-- Opening Marker --
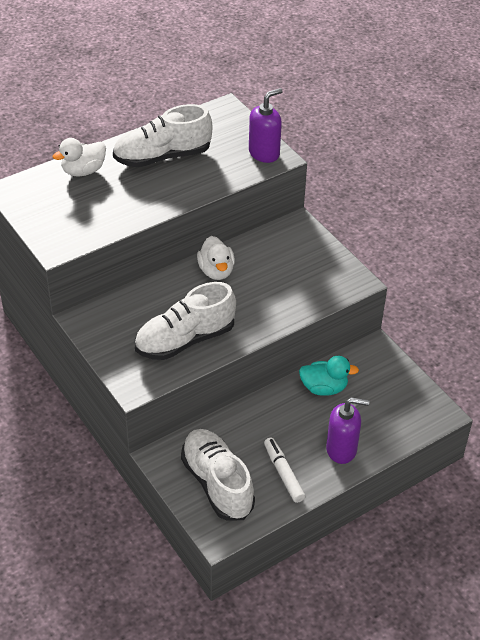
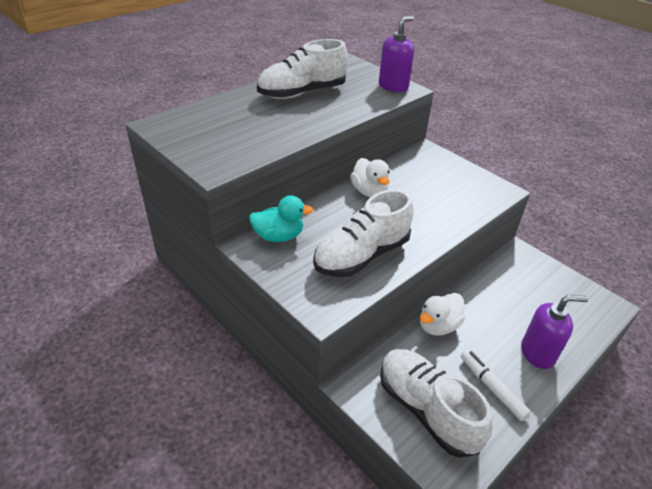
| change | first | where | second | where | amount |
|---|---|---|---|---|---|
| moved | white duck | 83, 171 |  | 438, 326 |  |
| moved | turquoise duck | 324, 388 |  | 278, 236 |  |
-- Closing Marker --
*Brief*: From the data above, copy each line that holds "duck".

*Exercise result*:
| moved | white duck | 83, 171 |  | 438, 326 |  |
| moved | turquoise duck | 324, 388 |  | 278, 236 |  |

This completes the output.